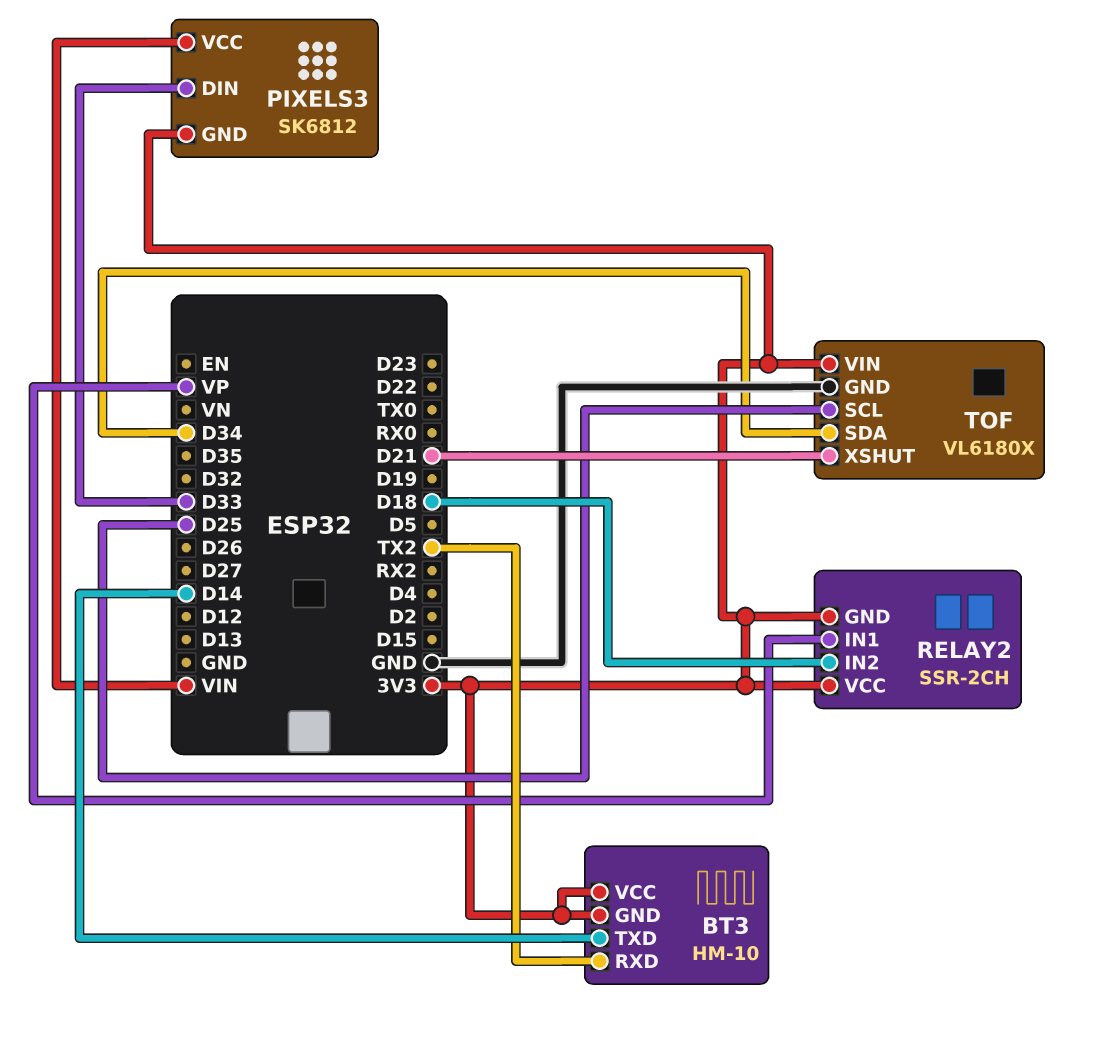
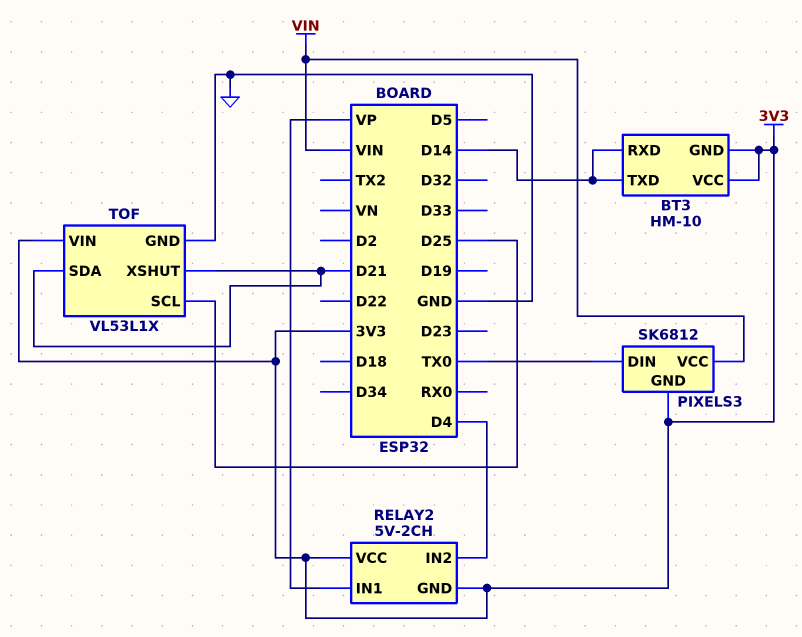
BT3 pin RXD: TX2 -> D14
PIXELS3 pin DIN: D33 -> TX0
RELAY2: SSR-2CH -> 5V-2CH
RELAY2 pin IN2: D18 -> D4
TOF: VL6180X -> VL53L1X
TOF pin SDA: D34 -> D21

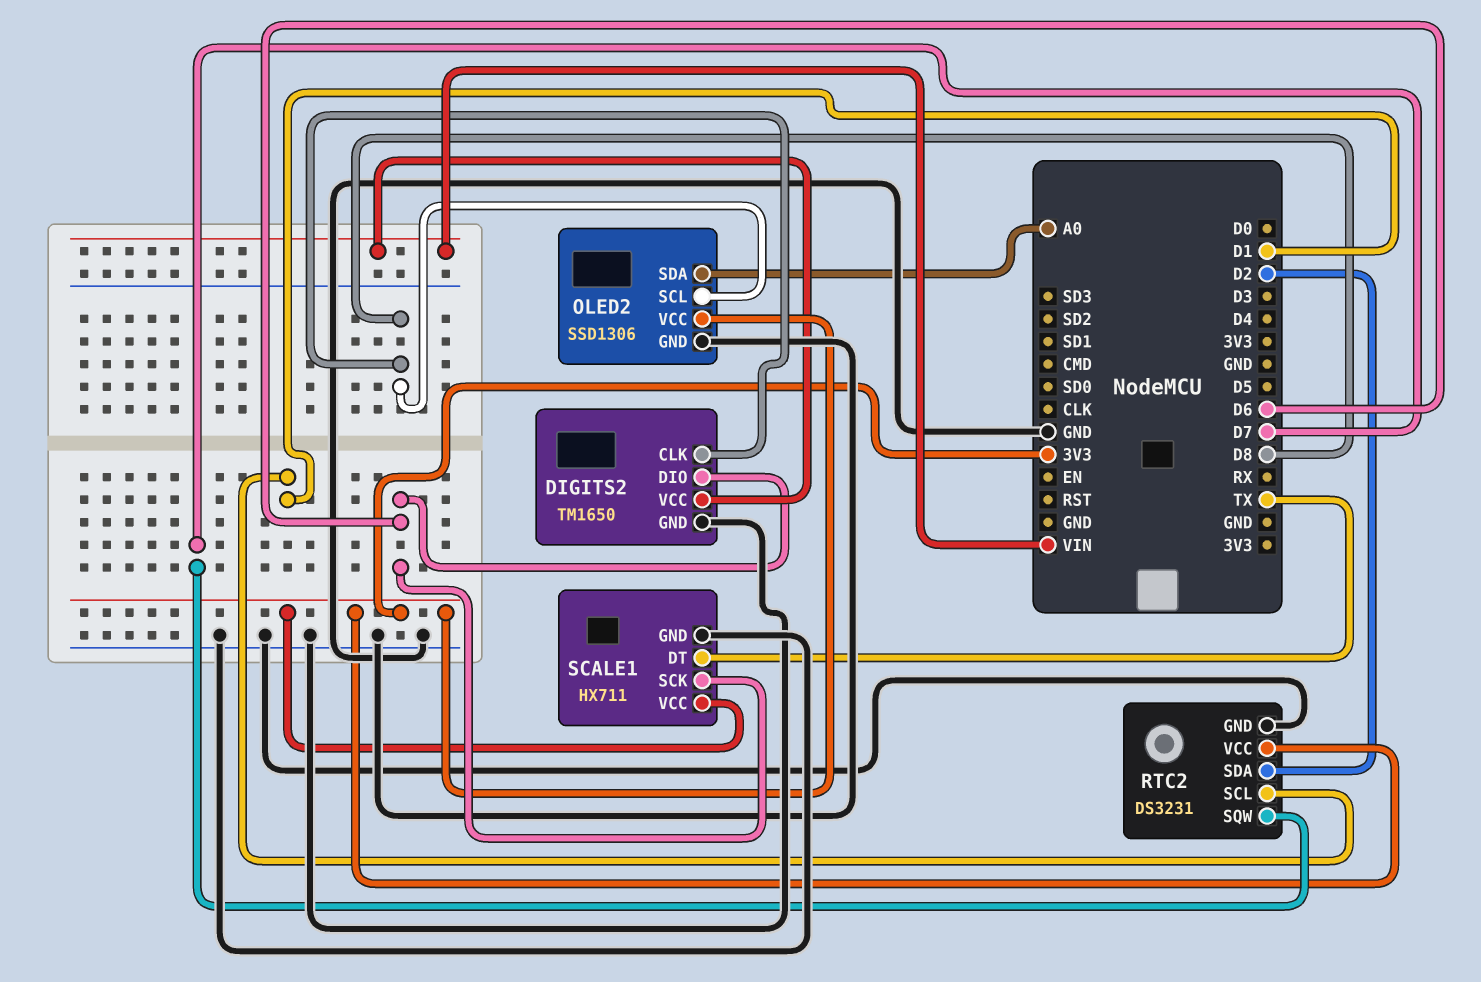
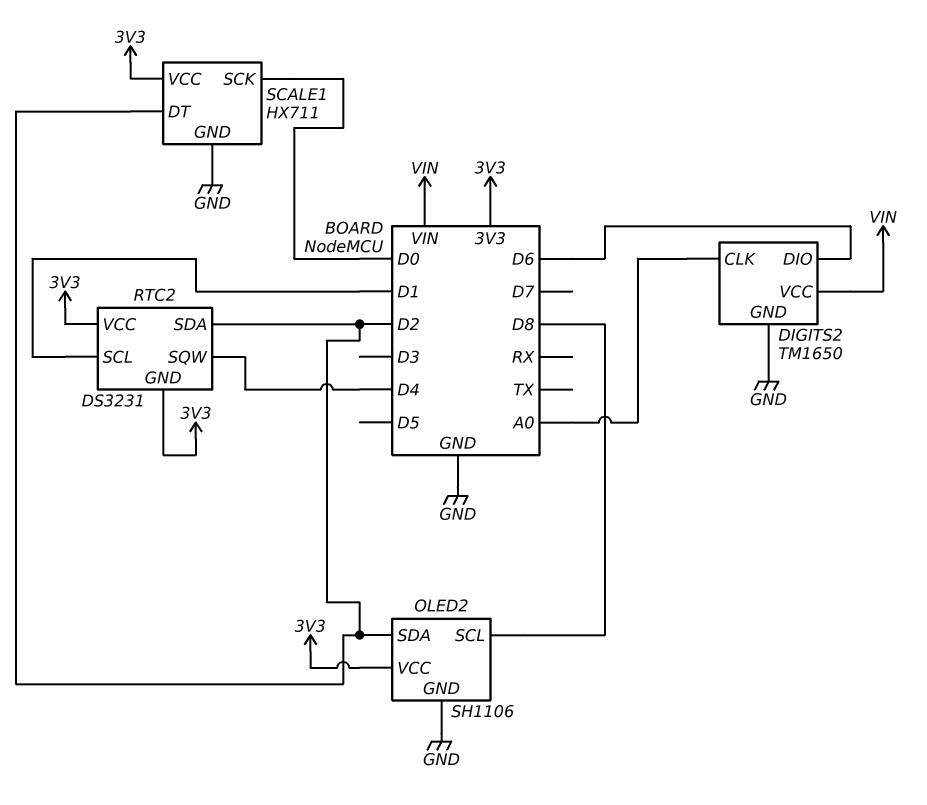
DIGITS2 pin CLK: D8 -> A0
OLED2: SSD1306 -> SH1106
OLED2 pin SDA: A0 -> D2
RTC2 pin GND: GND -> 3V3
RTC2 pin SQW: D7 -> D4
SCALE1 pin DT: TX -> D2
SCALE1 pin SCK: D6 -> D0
────────
Exercise ▸
Print every line above exactly. Leave the pictures out.

Output for this task ▸
BT3 pin RXD: TX2 -> D14
PIXELS3 pin DIN: D33 -> TX0
RELAY2: SSR-2CH -> 5V-2CH
RELAY2 pin IN2: D18 -> D4
TOF: VL6180X -> VL53L1X
TOF pin SDA: D34 -> D21

DIGITS2 pin CLK: D8 -> A0
OLED2: SSD1306 -> SH1106
OLED2 pin SDA: A0 -> D2
RTC2 pin GND: GND -> 3V3
RTC2 pin SQW: D7 -> D4
SCALE1 pin DT: TX -> D2
SCALE1 pin SCK: D6 -> D0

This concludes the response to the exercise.